= EXERCISE PROMPT =
Once the line with "pink line: (51, 106) -> (39, 119), moved" is found in the data, output it and each following line exactly, up to and including the line with "pink semicircle: (279, 567)", and nothing before or after.

= DATA FOR ANALYSIS =
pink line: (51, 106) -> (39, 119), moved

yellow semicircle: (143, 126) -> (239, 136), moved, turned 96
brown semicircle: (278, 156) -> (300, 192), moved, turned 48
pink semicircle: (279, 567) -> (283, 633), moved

* * *

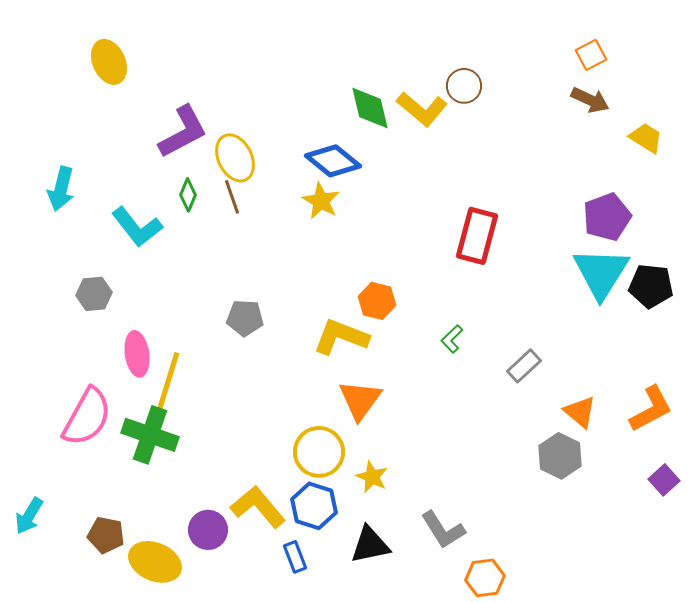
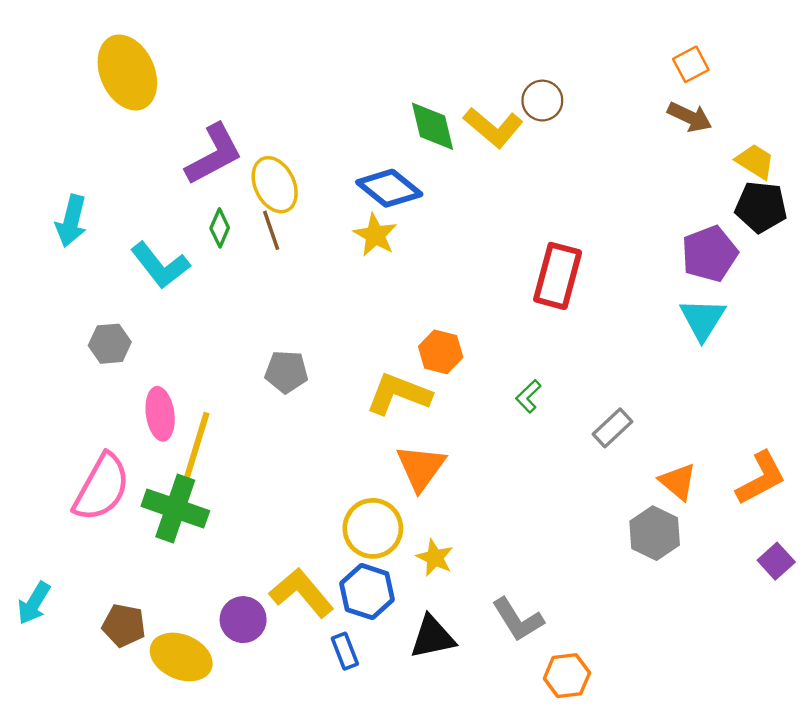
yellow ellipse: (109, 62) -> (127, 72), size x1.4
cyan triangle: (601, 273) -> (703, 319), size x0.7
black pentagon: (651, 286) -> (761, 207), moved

= RESPONSE TO THE TASK =
pink line: (51, 106) -> (39, 119), moved

yellow semicircle: (143, 126) -> (239, 136), moved, turned 96
brown semicircle: (278, 156) -> (300, 192), moved, turned 48
pink semicircle: (279, 567) -> (283, 633), moved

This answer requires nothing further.